▼

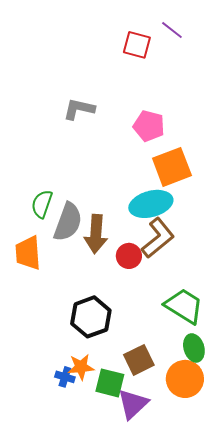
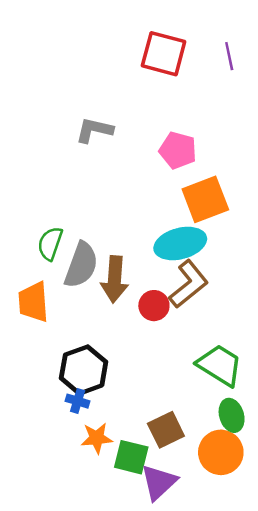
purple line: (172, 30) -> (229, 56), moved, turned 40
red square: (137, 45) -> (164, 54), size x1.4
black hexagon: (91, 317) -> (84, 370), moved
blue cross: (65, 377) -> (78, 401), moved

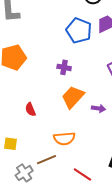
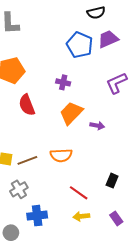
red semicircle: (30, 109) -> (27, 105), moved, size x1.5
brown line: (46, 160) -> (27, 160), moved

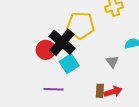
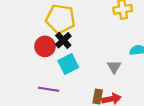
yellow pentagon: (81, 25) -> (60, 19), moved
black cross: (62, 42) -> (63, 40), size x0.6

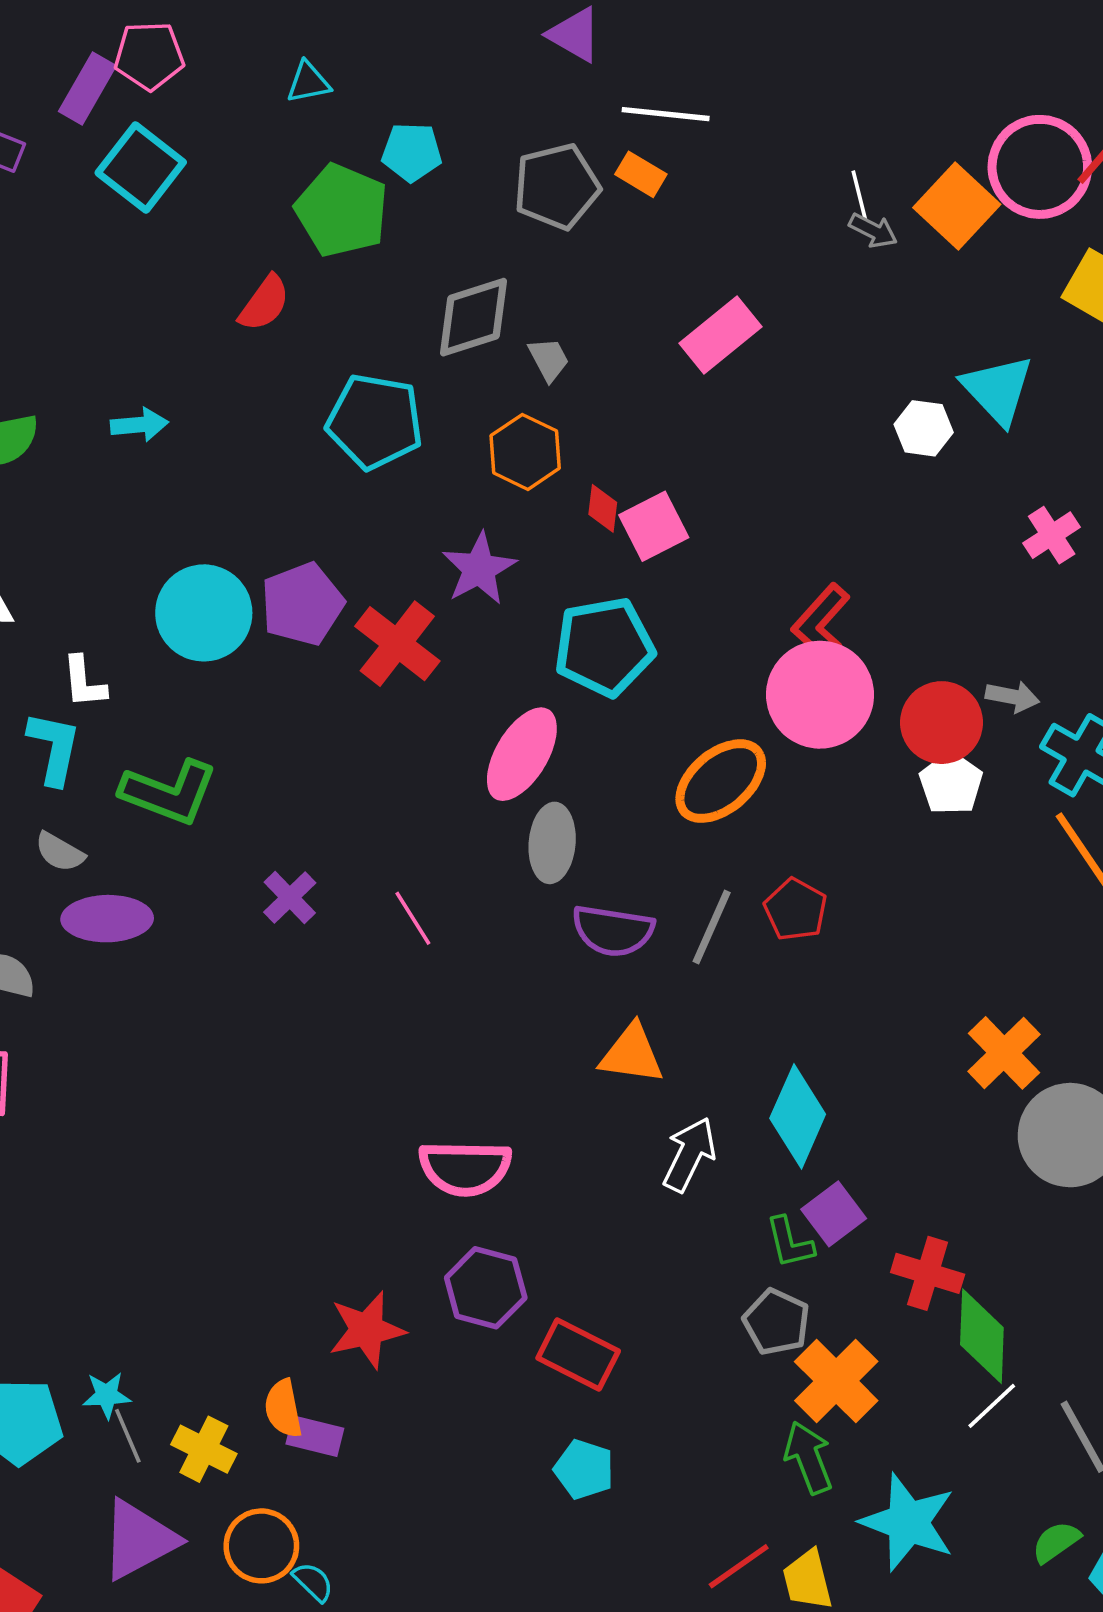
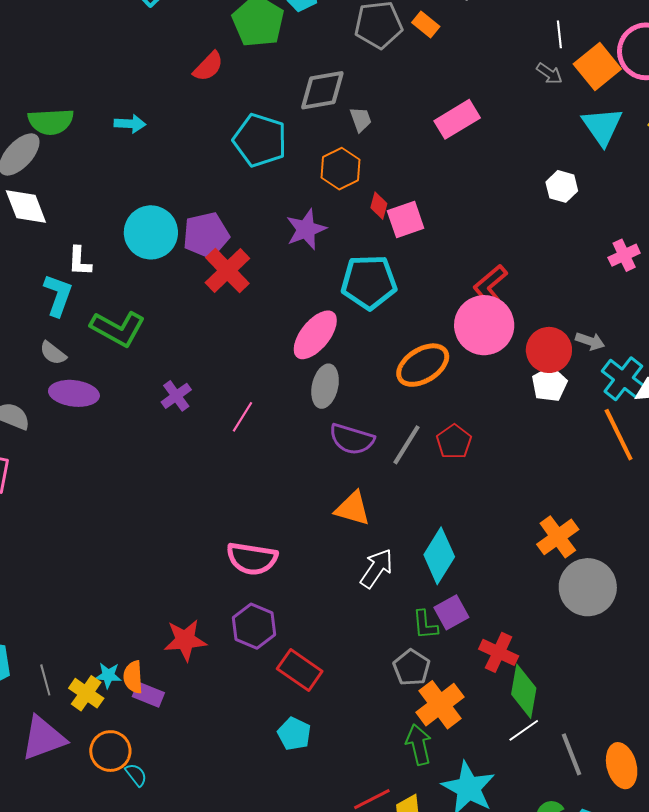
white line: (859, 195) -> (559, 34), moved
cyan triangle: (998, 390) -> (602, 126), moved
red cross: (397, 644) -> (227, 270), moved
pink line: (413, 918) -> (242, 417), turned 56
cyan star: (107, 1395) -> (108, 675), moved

▲

### ABOUT THIS EXERCISE
Write out exactly those lines running from the line with "white line: (859, 195) -> (559, 34), moved" to the end of the data above, the first and last included.

### RESPONSE TO THE TASK
white line: (859, 195) -> (559, 34), moved
cyan triangle: (998, 390) -> (602, 126), moved
red cross: (397, 644) -> (227, 270), moved
pink line: (413, 918) -> (242, 417), turned 56
cyan star: (107, 1395) -> (108, 675), moved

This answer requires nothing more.